Scene edit records:
******

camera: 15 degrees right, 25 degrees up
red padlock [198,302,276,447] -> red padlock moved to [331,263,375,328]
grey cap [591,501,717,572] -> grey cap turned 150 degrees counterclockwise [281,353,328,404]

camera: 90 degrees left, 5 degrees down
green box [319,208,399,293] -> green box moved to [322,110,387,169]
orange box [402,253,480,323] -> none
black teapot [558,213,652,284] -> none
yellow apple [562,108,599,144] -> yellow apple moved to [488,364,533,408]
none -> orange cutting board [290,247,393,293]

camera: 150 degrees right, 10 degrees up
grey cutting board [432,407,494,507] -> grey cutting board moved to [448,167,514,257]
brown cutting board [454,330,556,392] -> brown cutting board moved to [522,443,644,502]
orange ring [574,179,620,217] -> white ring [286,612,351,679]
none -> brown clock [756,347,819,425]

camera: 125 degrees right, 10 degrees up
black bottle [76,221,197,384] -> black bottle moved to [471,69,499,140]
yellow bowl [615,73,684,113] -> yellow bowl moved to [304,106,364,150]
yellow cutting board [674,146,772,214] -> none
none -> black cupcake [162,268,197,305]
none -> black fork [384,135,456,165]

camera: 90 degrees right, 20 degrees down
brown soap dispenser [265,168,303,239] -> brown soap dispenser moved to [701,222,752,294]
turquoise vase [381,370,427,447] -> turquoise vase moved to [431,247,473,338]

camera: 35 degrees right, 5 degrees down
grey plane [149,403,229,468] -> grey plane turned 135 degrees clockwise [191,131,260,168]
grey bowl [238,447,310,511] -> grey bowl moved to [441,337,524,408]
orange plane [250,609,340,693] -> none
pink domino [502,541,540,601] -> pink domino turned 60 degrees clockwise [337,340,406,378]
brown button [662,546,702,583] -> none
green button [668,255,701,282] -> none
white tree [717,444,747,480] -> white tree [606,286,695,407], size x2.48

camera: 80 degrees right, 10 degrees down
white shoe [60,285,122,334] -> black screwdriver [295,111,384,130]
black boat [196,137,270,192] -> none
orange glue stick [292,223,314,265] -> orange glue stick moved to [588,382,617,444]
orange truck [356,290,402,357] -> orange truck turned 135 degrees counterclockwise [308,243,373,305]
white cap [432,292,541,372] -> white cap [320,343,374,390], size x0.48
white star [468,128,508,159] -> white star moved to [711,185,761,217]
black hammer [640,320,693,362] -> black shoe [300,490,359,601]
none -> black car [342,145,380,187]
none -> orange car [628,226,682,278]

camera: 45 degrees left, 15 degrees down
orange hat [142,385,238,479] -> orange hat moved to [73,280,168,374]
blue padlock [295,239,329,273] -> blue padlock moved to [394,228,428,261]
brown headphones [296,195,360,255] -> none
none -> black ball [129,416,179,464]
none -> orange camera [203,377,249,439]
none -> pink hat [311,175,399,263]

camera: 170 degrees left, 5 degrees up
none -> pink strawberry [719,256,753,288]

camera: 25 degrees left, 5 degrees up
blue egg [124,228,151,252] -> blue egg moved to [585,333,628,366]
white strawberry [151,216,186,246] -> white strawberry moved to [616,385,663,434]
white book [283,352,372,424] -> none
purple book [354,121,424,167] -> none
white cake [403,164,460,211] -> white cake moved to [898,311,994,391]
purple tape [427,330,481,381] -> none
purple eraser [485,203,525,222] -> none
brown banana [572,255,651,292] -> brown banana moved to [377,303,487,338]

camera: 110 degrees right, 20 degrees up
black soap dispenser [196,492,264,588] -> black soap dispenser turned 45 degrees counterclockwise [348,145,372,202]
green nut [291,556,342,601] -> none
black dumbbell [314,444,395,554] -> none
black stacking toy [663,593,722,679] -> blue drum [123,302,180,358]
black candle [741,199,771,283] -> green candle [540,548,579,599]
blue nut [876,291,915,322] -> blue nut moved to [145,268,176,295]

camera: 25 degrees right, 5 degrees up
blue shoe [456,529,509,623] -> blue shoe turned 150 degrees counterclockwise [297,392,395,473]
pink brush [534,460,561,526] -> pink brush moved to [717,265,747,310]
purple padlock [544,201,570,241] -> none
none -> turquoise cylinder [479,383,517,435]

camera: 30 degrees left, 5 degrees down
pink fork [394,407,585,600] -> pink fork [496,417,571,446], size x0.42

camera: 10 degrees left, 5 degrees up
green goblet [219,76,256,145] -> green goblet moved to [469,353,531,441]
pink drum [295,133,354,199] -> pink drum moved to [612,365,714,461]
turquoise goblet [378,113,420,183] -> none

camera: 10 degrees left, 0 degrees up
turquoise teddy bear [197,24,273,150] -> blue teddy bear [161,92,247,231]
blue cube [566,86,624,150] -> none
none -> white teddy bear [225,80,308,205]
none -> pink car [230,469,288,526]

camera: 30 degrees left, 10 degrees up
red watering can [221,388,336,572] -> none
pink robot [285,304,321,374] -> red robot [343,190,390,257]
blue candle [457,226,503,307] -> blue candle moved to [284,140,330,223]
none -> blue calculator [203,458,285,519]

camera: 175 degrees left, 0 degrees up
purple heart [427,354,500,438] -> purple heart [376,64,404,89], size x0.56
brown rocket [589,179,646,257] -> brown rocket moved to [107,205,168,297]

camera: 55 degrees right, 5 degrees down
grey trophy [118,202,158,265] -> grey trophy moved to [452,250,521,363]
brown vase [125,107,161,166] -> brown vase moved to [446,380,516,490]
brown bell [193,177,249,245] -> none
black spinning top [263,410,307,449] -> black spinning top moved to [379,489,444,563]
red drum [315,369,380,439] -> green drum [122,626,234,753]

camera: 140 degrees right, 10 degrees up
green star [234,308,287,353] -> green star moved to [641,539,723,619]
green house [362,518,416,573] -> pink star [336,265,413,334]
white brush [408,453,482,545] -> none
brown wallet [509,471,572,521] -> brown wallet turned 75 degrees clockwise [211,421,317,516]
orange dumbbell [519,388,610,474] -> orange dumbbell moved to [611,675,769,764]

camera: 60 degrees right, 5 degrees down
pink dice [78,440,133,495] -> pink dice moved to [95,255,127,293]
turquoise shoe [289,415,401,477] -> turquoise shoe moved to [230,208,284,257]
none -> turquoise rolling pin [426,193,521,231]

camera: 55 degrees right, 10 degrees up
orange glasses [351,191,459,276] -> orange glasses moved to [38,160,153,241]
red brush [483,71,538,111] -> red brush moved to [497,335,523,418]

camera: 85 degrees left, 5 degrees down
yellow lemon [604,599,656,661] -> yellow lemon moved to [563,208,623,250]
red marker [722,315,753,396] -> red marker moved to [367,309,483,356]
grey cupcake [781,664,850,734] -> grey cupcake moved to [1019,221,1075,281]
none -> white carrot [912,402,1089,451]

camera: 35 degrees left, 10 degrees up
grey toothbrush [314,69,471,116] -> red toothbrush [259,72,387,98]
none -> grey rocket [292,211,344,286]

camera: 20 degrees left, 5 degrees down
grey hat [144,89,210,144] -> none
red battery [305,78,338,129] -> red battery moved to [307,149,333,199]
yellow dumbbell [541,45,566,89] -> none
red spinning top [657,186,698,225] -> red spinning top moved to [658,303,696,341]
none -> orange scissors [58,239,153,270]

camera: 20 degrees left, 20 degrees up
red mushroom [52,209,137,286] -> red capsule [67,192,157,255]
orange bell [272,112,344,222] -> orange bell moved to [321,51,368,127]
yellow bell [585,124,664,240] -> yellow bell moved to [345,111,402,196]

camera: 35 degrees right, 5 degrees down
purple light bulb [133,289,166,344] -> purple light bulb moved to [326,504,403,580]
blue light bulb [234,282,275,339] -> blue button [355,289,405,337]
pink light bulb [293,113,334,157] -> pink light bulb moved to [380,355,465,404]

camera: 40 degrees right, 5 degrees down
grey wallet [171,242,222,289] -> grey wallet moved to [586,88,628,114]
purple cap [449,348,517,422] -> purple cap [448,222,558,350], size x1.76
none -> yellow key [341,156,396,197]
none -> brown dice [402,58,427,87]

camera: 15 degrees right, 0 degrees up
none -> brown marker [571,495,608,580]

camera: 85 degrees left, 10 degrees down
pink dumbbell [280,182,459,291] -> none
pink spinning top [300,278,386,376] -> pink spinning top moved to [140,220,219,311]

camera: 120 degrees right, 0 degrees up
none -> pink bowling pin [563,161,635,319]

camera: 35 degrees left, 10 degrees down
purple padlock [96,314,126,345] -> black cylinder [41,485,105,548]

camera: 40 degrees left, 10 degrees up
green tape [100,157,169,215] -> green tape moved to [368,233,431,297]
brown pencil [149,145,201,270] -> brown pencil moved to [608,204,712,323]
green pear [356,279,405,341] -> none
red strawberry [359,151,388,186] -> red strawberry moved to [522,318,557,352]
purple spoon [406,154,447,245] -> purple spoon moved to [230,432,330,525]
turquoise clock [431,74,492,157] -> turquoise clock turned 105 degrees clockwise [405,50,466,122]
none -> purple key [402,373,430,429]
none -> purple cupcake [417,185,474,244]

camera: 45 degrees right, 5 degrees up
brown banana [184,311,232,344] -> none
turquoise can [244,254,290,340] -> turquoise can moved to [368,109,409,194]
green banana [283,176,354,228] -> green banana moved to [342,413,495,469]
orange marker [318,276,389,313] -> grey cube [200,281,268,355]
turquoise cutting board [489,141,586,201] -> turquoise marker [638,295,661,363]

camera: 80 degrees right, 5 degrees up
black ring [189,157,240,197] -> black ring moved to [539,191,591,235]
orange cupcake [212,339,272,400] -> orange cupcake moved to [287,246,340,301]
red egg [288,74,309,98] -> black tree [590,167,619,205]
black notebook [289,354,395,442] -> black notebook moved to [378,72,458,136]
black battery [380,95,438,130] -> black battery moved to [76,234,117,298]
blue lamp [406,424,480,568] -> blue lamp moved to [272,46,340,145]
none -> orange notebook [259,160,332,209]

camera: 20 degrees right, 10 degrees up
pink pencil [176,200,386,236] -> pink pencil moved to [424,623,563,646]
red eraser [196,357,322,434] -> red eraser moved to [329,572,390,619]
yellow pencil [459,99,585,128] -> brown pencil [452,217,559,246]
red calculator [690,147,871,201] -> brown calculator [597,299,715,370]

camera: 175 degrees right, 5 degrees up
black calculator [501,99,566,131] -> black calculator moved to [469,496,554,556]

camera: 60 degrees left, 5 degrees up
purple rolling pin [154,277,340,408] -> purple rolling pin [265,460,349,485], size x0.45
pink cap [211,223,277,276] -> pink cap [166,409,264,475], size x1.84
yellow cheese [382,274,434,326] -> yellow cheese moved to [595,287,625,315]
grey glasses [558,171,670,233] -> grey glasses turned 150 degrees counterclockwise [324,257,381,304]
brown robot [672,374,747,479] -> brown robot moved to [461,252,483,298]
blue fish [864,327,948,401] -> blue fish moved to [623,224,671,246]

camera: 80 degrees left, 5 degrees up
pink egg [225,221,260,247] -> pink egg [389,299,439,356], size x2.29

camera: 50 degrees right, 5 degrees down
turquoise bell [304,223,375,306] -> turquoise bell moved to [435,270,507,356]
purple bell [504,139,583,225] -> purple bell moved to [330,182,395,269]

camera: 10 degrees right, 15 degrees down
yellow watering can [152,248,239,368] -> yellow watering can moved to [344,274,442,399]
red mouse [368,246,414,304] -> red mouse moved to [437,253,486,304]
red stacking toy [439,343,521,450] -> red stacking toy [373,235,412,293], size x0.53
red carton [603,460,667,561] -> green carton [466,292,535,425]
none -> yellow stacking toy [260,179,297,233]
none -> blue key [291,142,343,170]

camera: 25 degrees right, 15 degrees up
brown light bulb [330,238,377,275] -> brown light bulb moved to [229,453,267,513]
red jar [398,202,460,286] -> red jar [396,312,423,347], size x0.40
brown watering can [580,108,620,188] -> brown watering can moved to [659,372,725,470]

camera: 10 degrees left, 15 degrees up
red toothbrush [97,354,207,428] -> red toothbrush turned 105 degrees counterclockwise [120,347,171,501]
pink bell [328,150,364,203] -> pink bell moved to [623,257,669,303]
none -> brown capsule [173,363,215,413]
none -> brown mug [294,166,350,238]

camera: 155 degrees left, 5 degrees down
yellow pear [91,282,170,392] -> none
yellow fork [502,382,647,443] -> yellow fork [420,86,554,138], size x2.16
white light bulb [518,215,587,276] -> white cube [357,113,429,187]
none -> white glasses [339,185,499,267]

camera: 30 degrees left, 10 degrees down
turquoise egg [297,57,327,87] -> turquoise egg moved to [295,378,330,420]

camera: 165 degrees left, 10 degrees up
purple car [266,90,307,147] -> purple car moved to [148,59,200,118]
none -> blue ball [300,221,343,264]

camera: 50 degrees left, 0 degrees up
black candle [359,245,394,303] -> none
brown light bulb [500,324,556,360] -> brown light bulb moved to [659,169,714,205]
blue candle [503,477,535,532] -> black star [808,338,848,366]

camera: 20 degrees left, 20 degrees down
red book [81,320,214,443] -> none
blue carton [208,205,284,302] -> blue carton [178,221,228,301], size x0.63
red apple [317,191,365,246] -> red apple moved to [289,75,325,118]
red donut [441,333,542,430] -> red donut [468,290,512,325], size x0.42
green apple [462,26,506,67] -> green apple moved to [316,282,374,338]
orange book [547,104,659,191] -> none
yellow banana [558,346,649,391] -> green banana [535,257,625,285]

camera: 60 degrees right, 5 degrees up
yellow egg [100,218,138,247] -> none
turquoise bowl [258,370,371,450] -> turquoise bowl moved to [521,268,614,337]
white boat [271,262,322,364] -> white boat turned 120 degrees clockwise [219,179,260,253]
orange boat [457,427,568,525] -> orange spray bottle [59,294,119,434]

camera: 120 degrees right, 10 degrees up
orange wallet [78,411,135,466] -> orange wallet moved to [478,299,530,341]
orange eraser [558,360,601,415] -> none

******

▶ [What is being asked] In the records above, the line with "none -> pink strawberry [719,256,753,288]" marks the start and the line with "none -> blue calculator [203,458,285,519]" marks the end; copy that stretch exactly, both lines included, and nothing else.

▶ [The answer]
none -> pink strawberry [719,256,753,288]

camera: 25 degrees left, 5 degrees up
blue egg [124,228,151,252] -> blue egg moved to [585,333,628,366]
white strawberry [151,216,186,246] -> white strawberry moved to [616,385,663,434]
white book [283,352,372,424] -> none
purple book [354,121,424,167] -> none
white cake [403,164,460,211] -> white cake moved to [898,311,994,391]
purple tape [427,330,481,381] -> none
purple eraser [485,203,525,222] -> none
brown banana [572,255,651,292] -> brown banana moved to [377,303,487,338]

camera: 110 degrees right, 20 degrees up
black soap dispenser [196,492,264,588] -> black soap dispenser turned 45 degrees counterclockwise [348,145,372,202]
green nut [291,556,342,601] -> none
black dumbbell [314,444,395,554] -> none
black stacking toy [663,593,722,679] -> blue drum [123,302,180,358]
black candle [741,199,771,283] -> green candle [540,548,579,599]
blue nut [876,291,915,322] -> blue nut moved to [145,268,176,295]

camera: 25 degrees right, 5 degrees up
blue shoe [456,529,509,623] -> blue shoe turned 150 degrees counterclockwise [297,392,395,473]
pink brush [534,460,561,526] -> pink brush moved to [717,265,747,310]
purple padlock [544,201,570,241] -> none
none -> turquoise cylinder [479,383,517,435]

camera: 30 degrees left, 5 degrees down
pink fork [394,407,585,600] -> pink fork [496,417,571,446], size x0.42

camera: 10 degrees left, 5 degrees up
green goblet [219,76,256,145] -> green goblet moved to [469,353,531,441]
pink drum [295,133,354,199] -> pink drum moved to [612,365,714,461]
turquoise goblet [378,113,420,183] -> none

camera: 10 degrees left, 0 degrees up
turquoise teddy bear [197,24,273,150] -> blue teddy bear [161,92,247,231]
blue cube [566,86,624,150] -> none
none -> white teddy bear [225,80,308,205]
none -> pink car [230,469,288,526]

camera: 30 degrees left, 10 degrees up
red watering can [221,388,336,572] -> none
pink robot [285,304,321,374] -> red robot [343,190,390,257]
blue candle [457,226,503,307] -> blue candle moved to [284,140,330,223]
none -> blue calculator [203,458,285,519]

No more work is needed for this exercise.